### What to work on:
Beginning with the line that contains "black jar: 2 -> 5", transcribe every line through the end of the entries exactly as written, and reproduce nothing else.

= = = = = = =

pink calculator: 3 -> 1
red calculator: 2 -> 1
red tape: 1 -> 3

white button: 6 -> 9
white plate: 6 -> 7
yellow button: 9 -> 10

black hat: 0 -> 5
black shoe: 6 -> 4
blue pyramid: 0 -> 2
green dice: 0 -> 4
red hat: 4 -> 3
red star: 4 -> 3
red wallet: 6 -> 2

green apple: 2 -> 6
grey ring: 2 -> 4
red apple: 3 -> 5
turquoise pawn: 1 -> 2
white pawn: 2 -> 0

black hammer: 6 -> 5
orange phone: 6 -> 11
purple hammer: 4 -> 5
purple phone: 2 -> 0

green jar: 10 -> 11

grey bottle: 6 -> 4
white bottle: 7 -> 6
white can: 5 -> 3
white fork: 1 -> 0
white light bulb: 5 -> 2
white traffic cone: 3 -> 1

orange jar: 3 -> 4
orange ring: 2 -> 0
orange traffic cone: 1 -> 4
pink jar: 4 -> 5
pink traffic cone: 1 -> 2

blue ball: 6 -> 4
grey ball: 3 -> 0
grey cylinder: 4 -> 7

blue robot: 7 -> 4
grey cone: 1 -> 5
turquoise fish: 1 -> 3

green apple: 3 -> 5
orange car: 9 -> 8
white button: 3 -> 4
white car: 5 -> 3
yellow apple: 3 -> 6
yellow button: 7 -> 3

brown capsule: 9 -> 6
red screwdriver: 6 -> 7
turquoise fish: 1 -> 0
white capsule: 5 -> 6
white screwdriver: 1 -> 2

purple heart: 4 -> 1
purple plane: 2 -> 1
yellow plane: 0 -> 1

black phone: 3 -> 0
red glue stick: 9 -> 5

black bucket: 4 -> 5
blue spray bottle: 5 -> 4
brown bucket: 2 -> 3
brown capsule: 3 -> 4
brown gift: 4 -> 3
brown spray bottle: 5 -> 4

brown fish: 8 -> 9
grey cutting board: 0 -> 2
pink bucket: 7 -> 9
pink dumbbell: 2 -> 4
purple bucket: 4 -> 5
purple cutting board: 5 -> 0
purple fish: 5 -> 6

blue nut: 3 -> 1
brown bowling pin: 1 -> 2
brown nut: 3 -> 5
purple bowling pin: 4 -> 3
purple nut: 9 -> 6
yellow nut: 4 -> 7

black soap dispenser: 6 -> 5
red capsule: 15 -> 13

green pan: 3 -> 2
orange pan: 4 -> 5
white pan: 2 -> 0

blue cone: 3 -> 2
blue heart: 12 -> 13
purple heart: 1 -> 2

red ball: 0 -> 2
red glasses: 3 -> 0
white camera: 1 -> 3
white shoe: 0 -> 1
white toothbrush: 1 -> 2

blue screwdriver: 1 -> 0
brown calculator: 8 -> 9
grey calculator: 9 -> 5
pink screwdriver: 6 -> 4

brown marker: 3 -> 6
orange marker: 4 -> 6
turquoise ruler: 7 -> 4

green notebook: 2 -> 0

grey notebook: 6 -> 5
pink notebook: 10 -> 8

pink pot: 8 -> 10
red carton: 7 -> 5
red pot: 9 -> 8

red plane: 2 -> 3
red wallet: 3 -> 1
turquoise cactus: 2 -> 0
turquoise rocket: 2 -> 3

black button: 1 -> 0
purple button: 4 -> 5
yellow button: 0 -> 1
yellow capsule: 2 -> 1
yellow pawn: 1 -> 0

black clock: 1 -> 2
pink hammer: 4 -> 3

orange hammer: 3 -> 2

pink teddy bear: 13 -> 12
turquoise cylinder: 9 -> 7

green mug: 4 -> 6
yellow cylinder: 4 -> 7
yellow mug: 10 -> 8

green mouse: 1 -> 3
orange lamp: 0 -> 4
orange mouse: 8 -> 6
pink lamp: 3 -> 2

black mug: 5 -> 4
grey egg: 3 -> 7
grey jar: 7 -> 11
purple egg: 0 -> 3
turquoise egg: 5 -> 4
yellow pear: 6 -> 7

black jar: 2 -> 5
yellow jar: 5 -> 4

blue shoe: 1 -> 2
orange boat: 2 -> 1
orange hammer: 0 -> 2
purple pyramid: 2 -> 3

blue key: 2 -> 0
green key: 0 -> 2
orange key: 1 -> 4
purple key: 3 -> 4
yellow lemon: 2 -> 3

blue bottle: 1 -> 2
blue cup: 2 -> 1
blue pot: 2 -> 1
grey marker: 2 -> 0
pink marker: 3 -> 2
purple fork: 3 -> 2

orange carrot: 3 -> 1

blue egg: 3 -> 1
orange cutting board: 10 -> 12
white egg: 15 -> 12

= = = = = = =

### Result of this exercise:
black jar: 2 -> 5
yellow jar: 5 -> 4

blue shoe: 1 -> 2
orange boat: 2 -> 1
orange hammer: 0 -> 2
purple pyramid: 2 -> 3

blue key: 2 -> 0
green key: 0 -> 2
orange key: 1 -> 4
purple key: 3 -> 4
yellow lemon: 2 -> 3

blue bottle: 1 -> 2
blue cup: 2 -> 1
blue pot: 2 -> 1
grey marker: 2 -> 0
pink marker: 3 -> 2
purple fork: 3 -> 2

orange carrot: 3 -> 1

blue egg: 3 -> 1
orange cutting board: 10 -> 12
white egg: 15 -> 12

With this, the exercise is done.